===== Provided entries
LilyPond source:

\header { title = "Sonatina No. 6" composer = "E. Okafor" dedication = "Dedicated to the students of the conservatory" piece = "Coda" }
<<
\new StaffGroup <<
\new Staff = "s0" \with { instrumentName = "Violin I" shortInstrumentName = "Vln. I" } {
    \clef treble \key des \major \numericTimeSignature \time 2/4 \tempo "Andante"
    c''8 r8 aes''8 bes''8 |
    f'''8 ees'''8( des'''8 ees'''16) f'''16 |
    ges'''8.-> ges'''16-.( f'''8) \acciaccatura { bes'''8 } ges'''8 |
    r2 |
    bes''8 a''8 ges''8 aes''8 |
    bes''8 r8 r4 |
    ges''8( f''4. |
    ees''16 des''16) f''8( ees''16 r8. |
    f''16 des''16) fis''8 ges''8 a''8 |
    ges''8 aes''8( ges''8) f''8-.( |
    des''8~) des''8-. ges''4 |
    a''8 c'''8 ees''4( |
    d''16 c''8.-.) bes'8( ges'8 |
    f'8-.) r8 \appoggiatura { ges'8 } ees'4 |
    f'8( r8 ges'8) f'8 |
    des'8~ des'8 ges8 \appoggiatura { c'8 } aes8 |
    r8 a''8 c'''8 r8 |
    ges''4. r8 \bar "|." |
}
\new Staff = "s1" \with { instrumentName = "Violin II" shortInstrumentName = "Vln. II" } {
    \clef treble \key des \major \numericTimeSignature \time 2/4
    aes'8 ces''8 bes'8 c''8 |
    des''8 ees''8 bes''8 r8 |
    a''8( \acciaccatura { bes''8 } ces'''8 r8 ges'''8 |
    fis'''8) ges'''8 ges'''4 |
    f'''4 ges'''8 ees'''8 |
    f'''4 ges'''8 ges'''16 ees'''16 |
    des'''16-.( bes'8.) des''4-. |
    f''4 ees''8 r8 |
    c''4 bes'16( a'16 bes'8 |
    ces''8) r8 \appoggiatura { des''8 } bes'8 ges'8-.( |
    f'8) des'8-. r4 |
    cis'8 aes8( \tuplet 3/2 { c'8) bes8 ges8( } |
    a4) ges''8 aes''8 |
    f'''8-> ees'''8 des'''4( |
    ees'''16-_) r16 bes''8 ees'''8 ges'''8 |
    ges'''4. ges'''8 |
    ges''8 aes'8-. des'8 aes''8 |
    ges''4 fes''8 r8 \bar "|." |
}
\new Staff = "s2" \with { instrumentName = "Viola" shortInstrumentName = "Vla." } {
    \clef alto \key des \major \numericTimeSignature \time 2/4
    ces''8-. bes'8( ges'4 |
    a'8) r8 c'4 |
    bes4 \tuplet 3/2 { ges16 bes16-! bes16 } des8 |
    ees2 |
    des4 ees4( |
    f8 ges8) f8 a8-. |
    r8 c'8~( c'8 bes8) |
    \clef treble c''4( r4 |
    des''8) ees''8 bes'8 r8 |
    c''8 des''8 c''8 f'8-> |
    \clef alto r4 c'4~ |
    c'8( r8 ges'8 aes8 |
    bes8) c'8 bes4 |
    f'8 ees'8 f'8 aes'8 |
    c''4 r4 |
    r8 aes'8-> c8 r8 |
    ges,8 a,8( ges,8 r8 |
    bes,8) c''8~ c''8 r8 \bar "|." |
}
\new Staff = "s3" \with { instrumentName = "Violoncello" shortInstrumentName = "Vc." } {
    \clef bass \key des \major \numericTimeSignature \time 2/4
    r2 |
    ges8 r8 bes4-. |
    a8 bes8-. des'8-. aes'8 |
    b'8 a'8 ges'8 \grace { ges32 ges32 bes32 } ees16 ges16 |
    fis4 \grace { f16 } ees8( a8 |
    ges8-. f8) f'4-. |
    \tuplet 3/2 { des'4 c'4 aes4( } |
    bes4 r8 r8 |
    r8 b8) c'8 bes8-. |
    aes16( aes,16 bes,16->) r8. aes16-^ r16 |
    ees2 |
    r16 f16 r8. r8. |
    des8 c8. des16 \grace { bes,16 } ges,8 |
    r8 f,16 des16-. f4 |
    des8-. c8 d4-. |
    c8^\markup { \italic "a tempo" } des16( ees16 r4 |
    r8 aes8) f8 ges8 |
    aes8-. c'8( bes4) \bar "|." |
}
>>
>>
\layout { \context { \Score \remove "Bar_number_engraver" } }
==========
Pick out each line of the material above that contains the string "acciaccatura".

## Solution to this task
    ges'''8.-> ges'''16-.( f'''8) \acciaccatura { bes'''8 } ges'''8 |
    a''8( \acciaccatura { bes''8 } ces'''8 r8 ges'''8 |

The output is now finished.